In the records below, find the line with "IC218: NAND (in" and the line with "R202: 68 (0V, N030) -> 1M (0V, N030)". Print both exactly, along with every line between them, and no other line.

▸ **SUPPLIED INFORMATION**:

=== Begin Enclosure ===

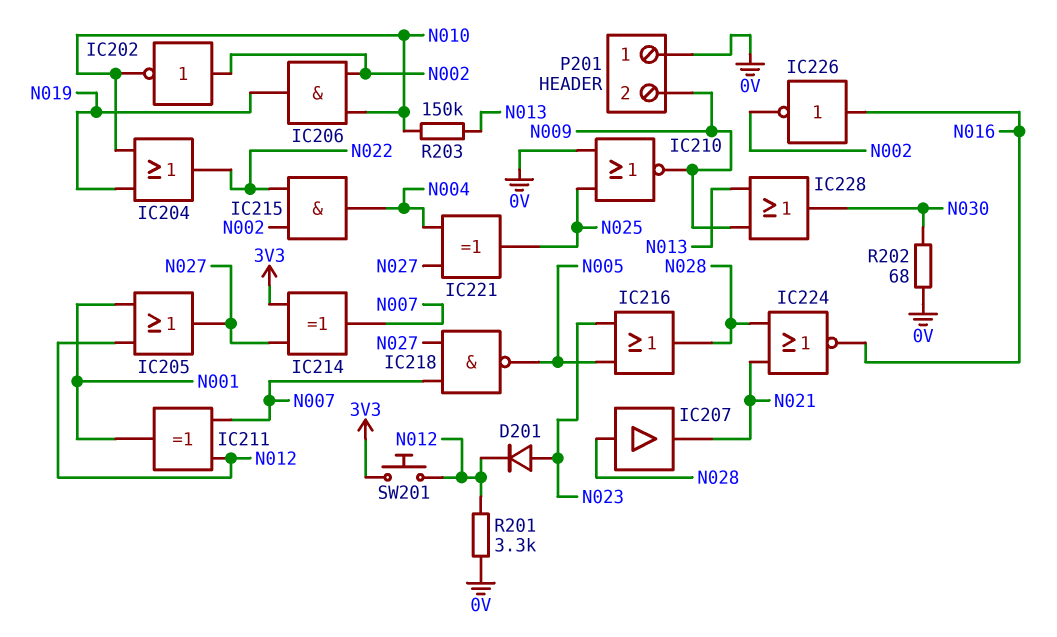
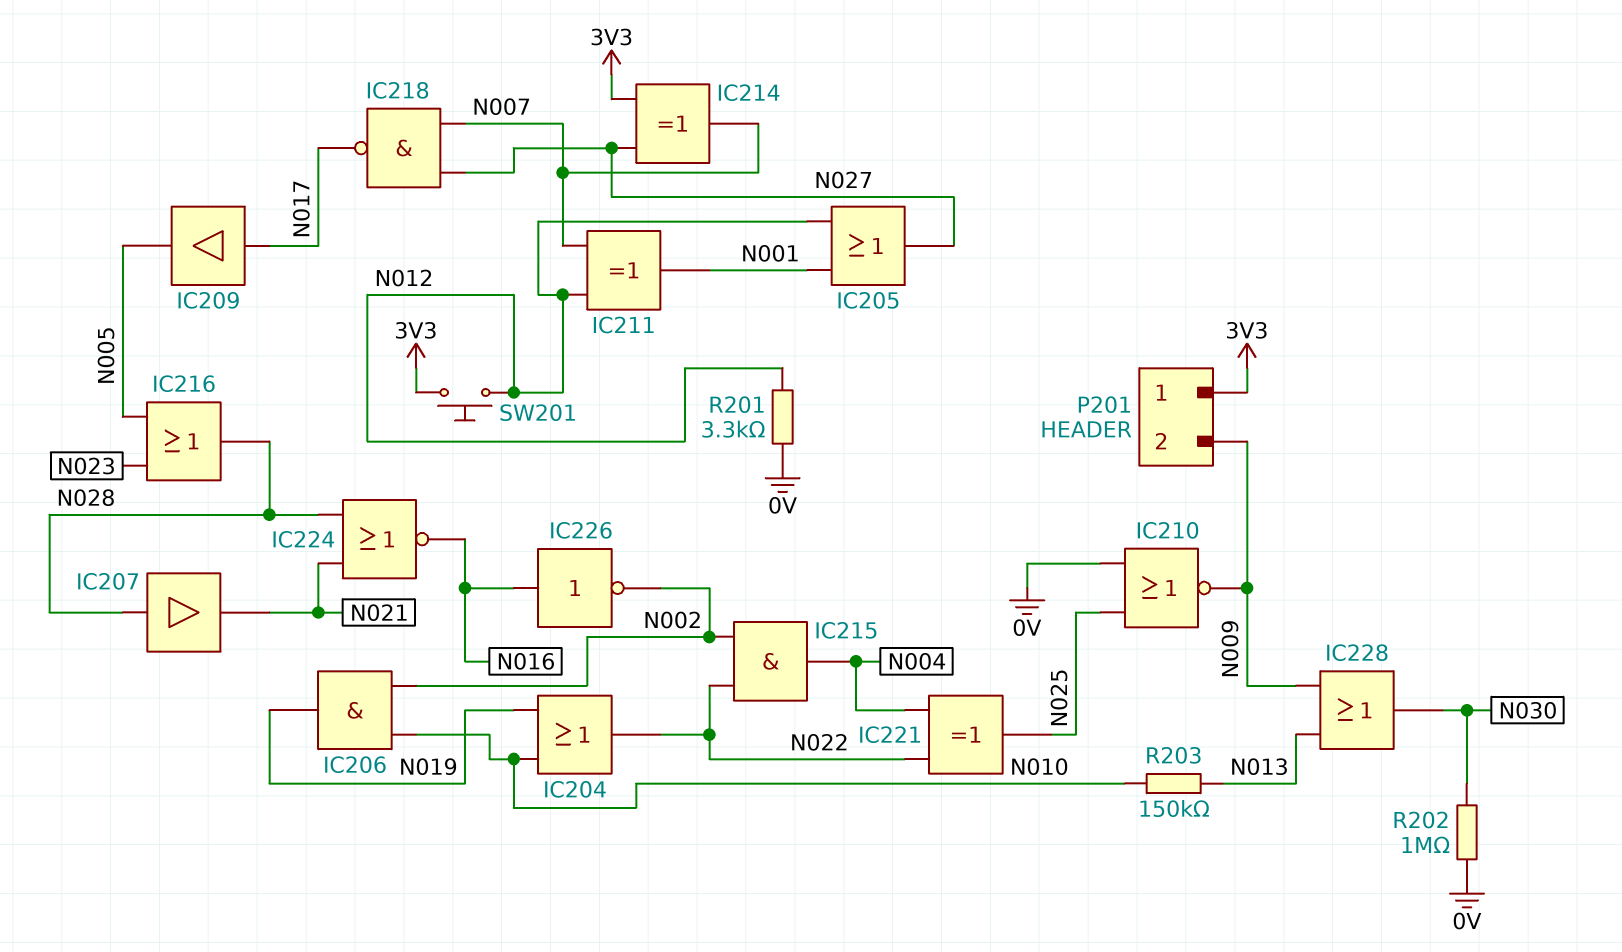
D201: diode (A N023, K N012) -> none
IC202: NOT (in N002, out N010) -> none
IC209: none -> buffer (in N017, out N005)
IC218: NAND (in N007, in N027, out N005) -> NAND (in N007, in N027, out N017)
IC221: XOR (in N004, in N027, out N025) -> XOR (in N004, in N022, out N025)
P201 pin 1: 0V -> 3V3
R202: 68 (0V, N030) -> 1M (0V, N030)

=== End Enclosure ===
=== Begin Enclosure ===

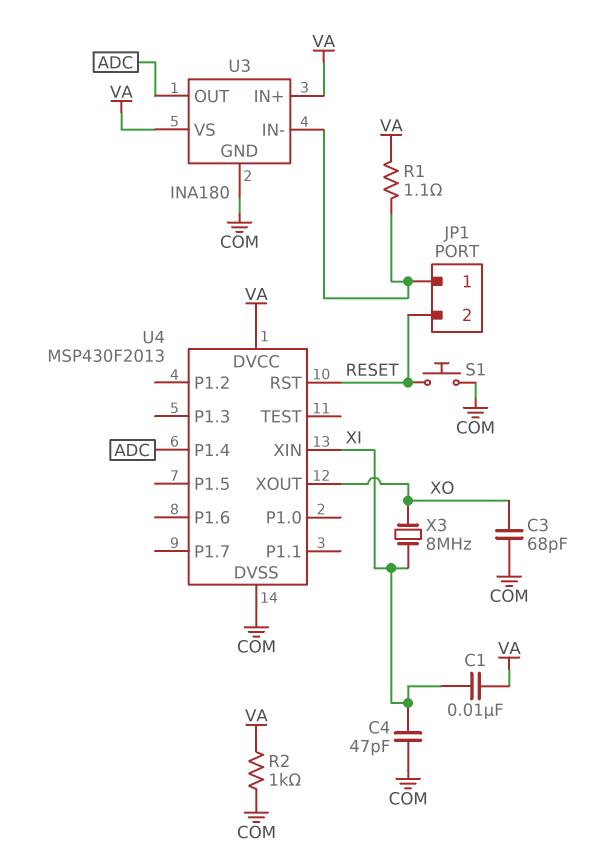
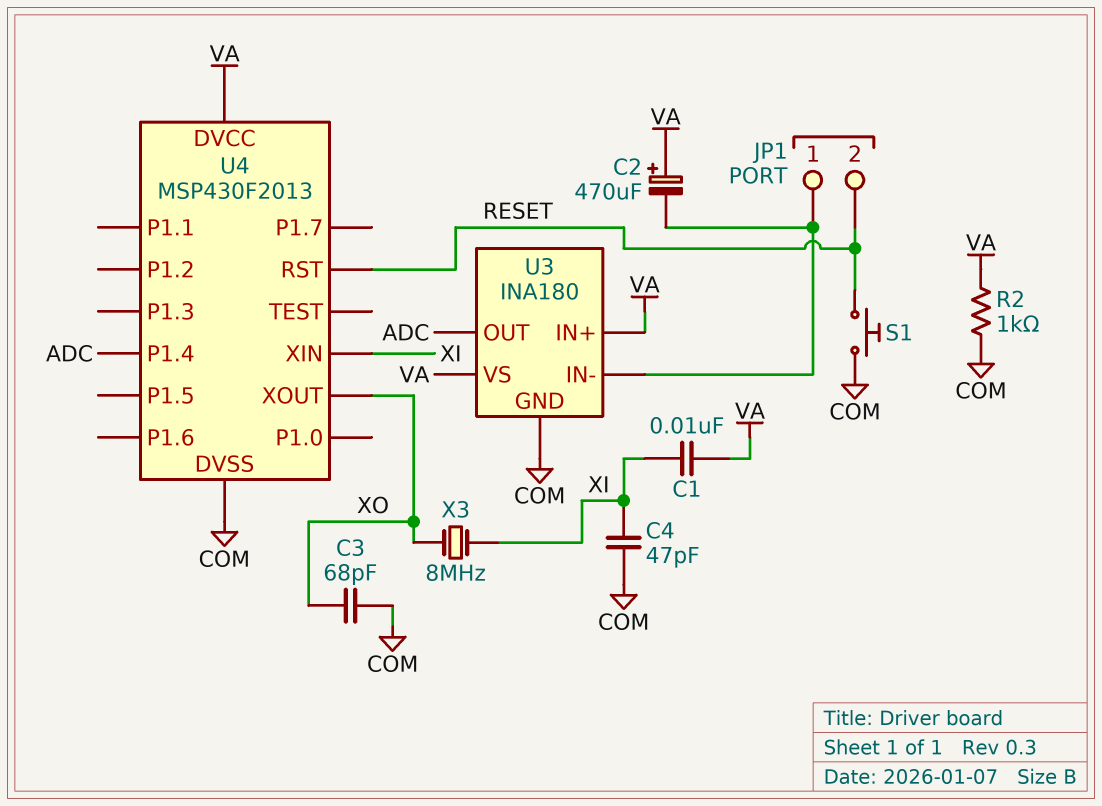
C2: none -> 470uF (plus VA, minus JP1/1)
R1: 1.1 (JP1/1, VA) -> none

=== End Enclosure ===

▸ **SOLVED PROBLEM**:
IC218: NAND (in N007, in N027, out N005) -> NAND (in N007, in N027, out N017)
IC221: XOR (in N004, in N027, out N025) -> XOR (in N004, in N022, out N025)
P201 pin 1: 0V -> 3V3
R202: 68 (0V, N030) -> 1M (0V, N030)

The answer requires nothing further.